What is needed: Your reply should reproduce the data below without a single alteration, apart from dropping the images.

═════ Records ═════

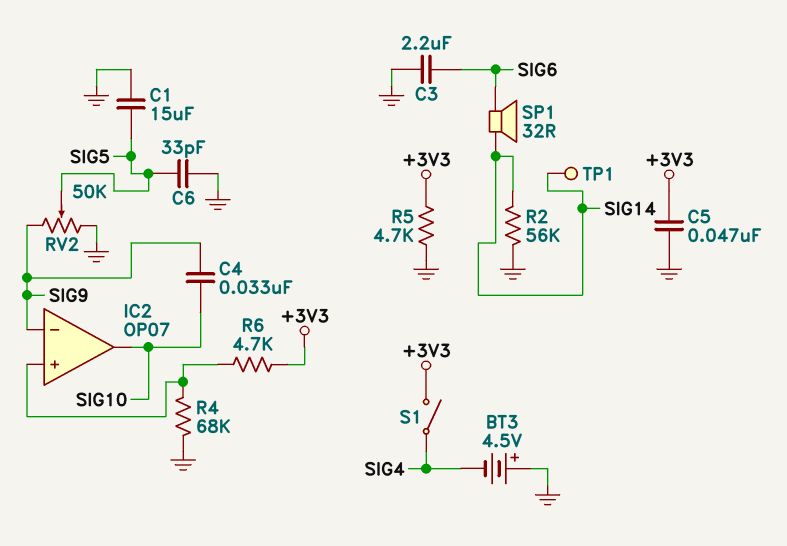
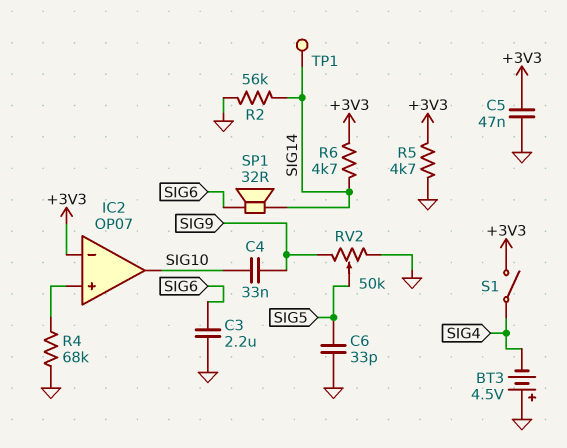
C1: 15uF (GND, SIG5) -> none
IC2 pin in-: SIG9 -> +3V3
R6: 4.7k (+3V3, IC2/in+) -> 4.7k (+3V3, SIG14)

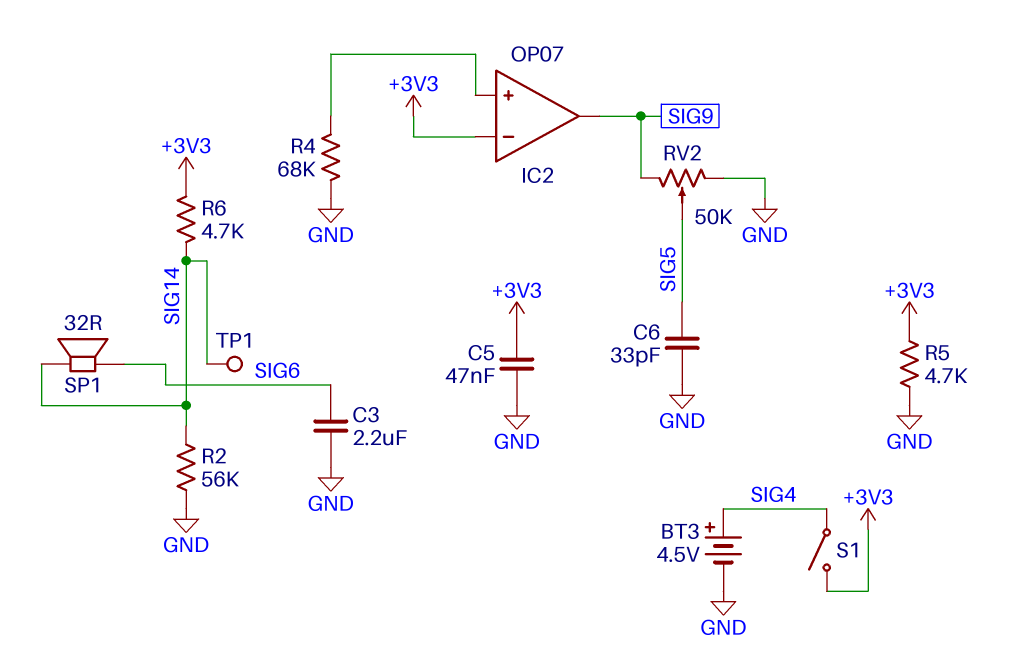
BT3: 4.5V (plus GND, minus SIG4) -> 4.5V (plus SIG4, minus GND)
C4: 33nF (SIG9, SIG10) -> none
IC2 pin out: SIG10 -> SIG9

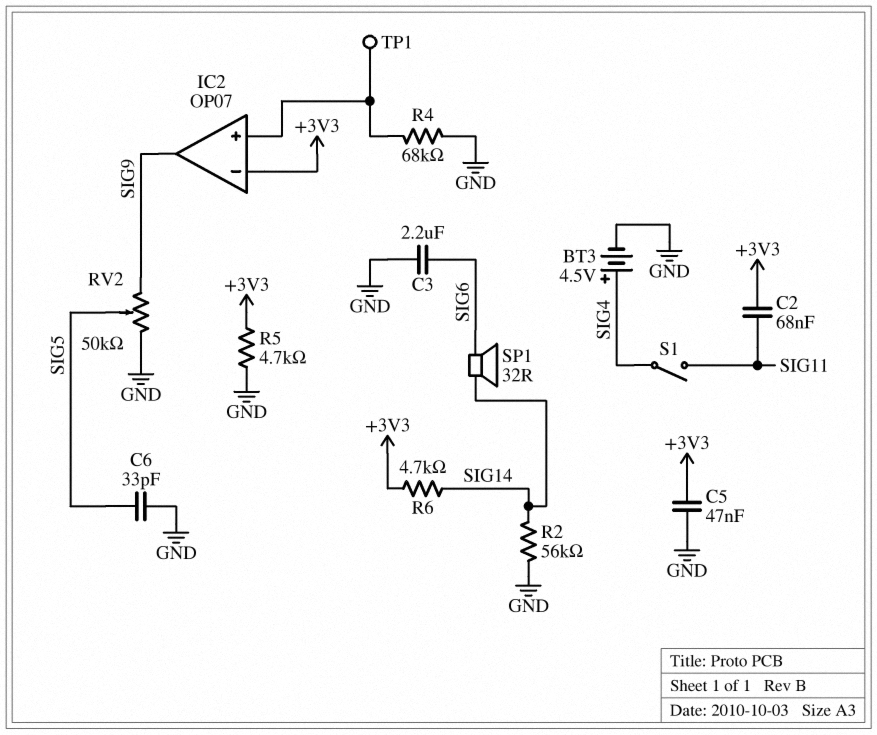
C2: none -> 68nF (+3V3, SIG11)
S1: switch (+3V3, SIG4) -> switch (SIG4, SIG11)
TP1: test point (SIG14) -> test point (IC2/in+)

═════

The completed task:
C1: 15uF (GND, SIG5) -> none
IC2 pin in-: SIG9 -> +3V3
R6: 4.7k (+3V3, IC2/in+) -> 4.7k (+3V3, SIG14)

BT3: 4.5V (plus GND, minus SIG4) -> 4.5V (plus SIG4, minus GND)
C4: 33nF (SIG9, SIG10) -> none
IC2 pin out: SIG10 -> SIG9

C2: none -> 68nF (+3V3, SIG11)
S1: switch (+3V3, SIG4) -> switch (SIG4, SIG11)
TP1: test point (SIG14) -> test point (IC2/in+)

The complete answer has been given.